Description of the task
Please repeat the lines below exactly. Begin with the line containing "C3: none -> 4.7uF (SIG19, SIG24)" and go on through the line containing "R6: none -> 36k (SIG5, VRAW)".

Extracted data
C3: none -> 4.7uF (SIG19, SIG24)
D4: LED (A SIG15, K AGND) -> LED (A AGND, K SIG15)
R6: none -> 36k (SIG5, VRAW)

...

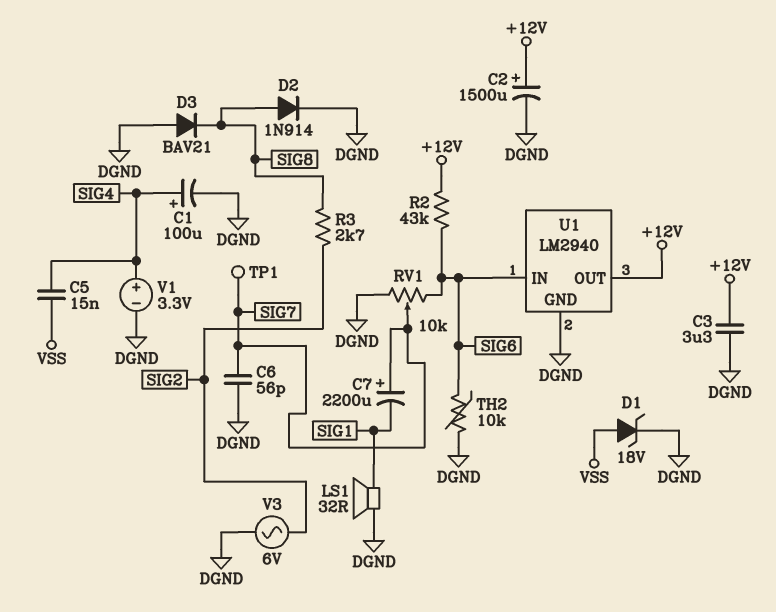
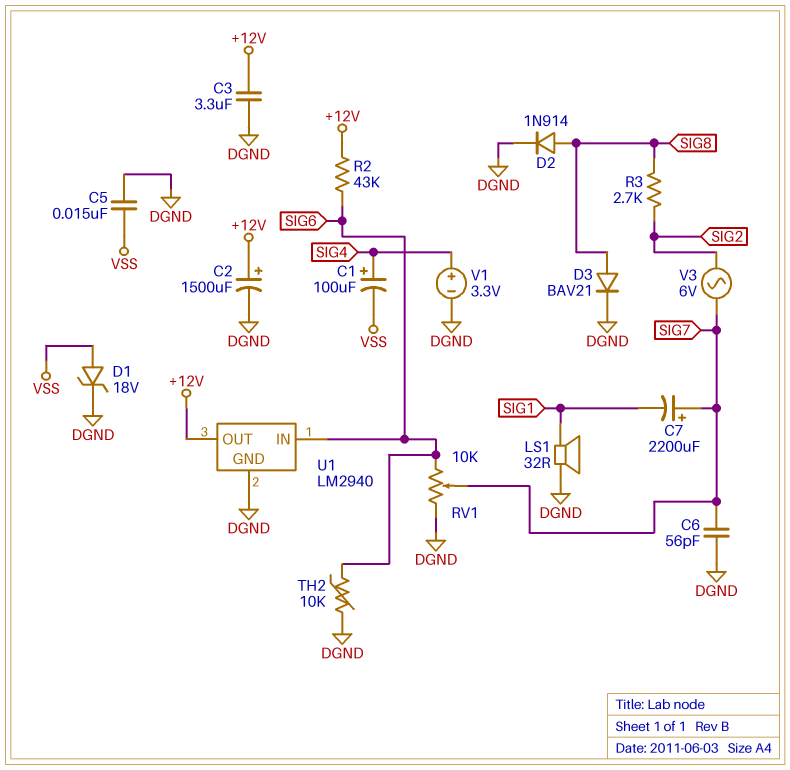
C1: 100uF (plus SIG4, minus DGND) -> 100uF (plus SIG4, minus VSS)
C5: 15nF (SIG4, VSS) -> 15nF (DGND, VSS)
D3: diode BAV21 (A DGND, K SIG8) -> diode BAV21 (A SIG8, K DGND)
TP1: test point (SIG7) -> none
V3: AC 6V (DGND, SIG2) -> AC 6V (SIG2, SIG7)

Written answer
C3: none -> 4.7uF (SIG19, SIG24)
D4: LED (A SIG15, K AGND) -> LED (A AGND, K SIG15)
R6: none -> 36k (SIG5, VRAW)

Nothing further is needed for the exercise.